◆ WHAT TO PRODUCE
Records follow. Select each line holding "tape".

◆ SOURCE INFORMATION
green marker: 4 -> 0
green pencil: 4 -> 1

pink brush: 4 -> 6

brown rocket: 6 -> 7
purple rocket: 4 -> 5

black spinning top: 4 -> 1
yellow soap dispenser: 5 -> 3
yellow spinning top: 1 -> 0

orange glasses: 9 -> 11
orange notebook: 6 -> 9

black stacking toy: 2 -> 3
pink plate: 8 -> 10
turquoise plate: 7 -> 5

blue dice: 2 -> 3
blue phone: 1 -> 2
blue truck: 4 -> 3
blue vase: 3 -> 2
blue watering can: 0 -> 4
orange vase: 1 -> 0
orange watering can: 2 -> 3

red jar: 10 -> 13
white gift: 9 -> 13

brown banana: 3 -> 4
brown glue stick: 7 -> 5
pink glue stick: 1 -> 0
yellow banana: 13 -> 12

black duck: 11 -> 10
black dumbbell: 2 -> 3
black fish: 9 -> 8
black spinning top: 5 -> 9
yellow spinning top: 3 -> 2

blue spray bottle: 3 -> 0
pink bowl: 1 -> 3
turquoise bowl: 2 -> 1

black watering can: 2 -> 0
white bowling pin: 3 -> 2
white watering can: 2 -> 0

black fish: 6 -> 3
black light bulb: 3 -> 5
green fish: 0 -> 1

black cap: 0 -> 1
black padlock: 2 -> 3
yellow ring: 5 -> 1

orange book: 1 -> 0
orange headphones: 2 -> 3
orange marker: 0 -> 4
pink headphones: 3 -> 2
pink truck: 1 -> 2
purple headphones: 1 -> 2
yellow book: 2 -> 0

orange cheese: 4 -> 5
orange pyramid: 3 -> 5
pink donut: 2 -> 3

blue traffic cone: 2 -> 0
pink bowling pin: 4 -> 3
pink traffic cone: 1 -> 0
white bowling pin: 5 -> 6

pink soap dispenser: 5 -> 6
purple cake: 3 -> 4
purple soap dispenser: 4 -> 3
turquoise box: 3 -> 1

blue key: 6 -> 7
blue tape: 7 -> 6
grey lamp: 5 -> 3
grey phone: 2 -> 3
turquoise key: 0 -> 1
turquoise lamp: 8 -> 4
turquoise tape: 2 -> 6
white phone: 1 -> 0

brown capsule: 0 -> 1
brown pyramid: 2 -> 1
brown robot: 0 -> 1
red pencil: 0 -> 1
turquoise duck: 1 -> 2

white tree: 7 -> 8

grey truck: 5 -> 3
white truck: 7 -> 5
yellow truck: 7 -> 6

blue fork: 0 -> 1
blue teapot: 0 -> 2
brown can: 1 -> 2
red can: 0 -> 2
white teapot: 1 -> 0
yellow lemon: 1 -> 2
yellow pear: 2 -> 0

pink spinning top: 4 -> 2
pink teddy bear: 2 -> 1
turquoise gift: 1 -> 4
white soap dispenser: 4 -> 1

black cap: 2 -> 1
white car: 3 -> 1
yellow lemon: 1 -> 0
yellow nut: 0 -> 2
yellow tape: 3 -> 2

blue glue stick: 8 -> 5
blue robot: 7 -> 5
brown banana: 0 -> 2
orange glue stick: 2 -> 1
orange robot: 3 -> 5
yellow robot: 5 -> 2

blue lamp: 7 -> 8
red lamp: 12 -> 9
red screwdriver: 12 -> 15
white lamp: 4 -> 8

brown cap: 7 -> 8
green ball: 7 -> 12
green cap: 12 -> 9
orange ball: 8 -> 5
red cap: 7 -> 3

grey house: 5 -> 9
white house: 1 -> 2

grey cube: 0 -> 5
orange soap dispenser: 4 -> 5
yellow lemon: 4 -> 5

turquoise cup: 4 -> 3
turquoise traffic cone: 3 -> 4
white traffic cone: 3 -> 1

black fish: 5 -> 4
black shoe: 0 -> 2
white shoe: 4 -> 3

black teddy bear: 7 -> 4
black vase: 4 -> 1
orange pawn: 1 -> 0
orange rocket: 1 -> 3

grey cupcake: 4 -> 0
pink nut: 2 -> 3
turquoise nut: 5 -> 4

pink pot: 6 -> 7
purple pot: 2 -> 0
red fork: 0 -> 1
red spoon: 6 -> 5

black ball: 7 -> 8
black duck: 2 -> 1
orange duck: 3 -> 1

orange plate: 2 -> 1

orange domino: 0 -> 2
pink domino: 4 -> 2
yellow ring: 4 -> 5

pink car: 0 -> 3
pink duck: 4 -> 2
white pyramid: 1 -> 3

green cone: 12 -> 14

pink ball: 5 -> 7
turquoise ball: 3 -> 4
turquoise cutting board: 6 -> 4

◆ REPLY
blue tape: 7 -> 6
turquoise tape: 2 -> 6
yellow tape: 3 -> 2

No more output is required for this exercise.